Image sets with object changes

════════

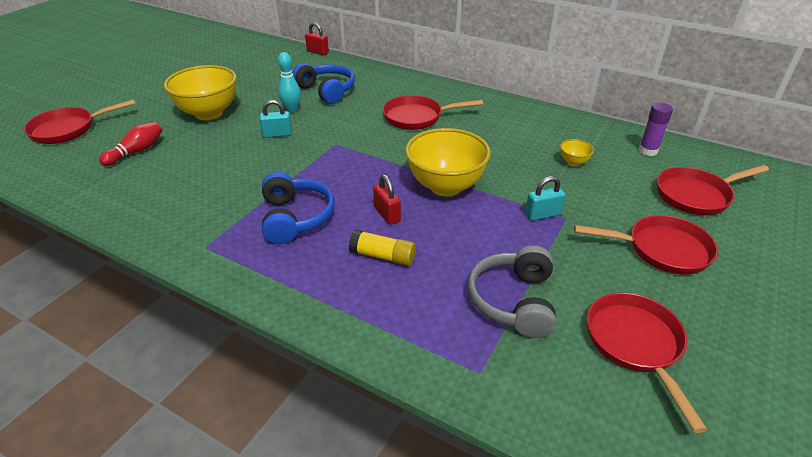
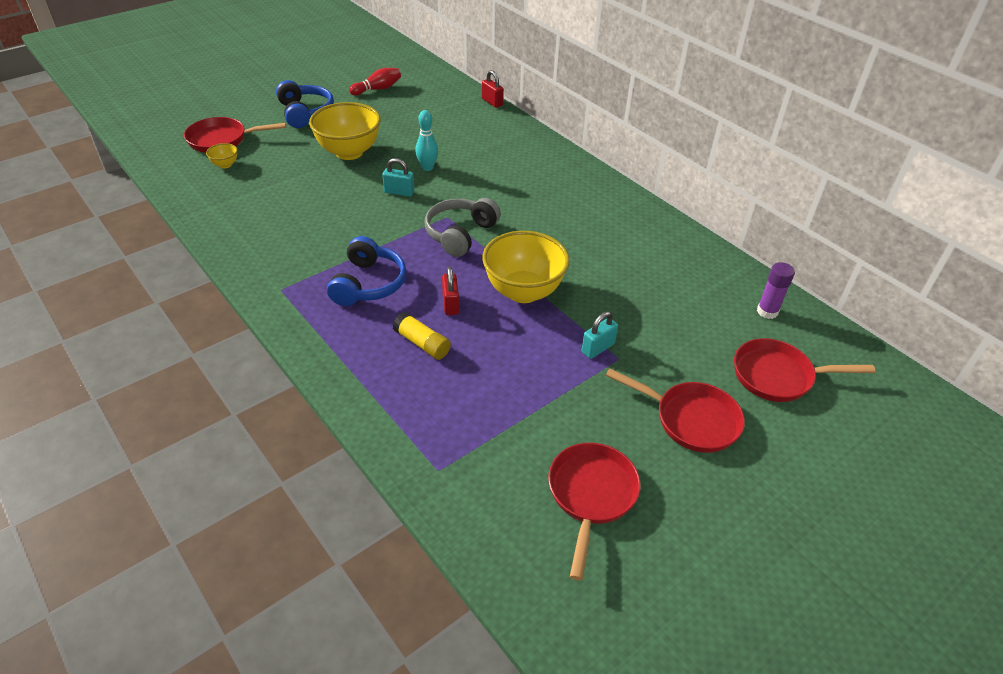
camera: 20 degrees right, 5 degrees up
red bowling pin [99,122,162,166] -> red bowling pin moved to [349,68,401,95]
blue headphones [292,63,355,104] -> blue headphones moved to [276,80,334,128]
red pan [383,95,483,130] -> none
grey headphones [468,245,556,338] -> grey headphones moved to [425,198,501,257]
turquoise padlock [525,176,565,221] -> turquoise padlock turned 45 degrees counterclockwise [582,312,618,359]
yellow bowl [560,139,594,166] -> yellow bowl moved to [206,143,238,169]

════════

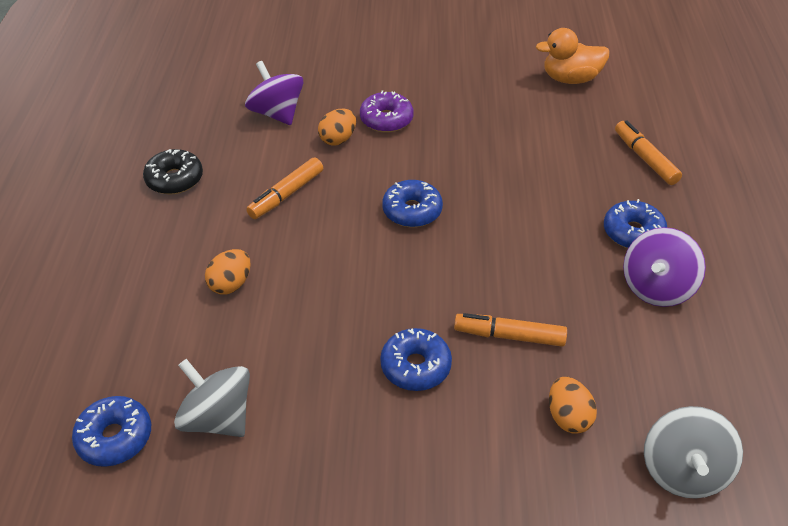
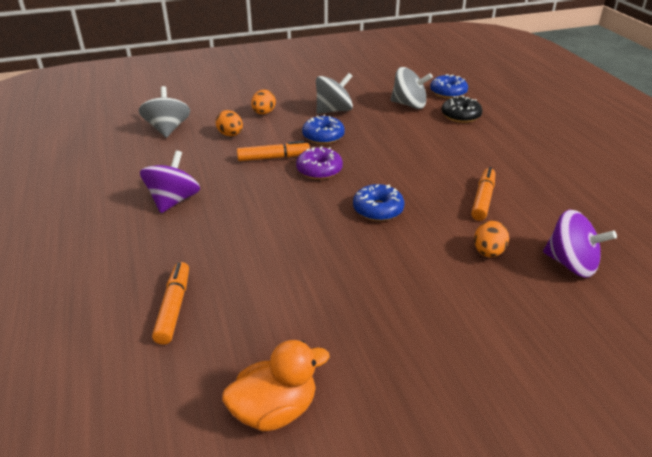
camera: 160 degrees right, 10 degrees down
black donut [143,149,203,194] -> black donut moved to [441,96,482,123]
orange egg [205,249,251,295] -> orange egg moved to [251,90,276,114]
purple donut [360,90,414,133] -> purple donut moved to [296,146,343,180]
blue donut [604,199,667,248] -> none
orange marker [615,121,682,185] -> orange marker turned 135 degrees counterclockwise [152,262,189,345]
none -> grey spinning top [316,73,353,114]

════════

(Written task) Only the lines above from the one with "blue headphones [292,63,355,104]" through the one with "yellow bowl [560,139,594,166]" should be duplicated, character for character.

(Reply)
blue headphones [292,63,355,104] -> blue headphones moved to [276,80,334,128]
red pan [383,95,483,130] -> none
grey headphones [468,245,556,338] -> grey headphones moved to [425,198,501,257]
turquoise padlock [525,176,565,221] -> turquoise padlock turned 45 degrees counterclockwise [582,312,618,359]
yellow bowl [560,139,594,166] -> yellow bowl moved to [206,143,238,169]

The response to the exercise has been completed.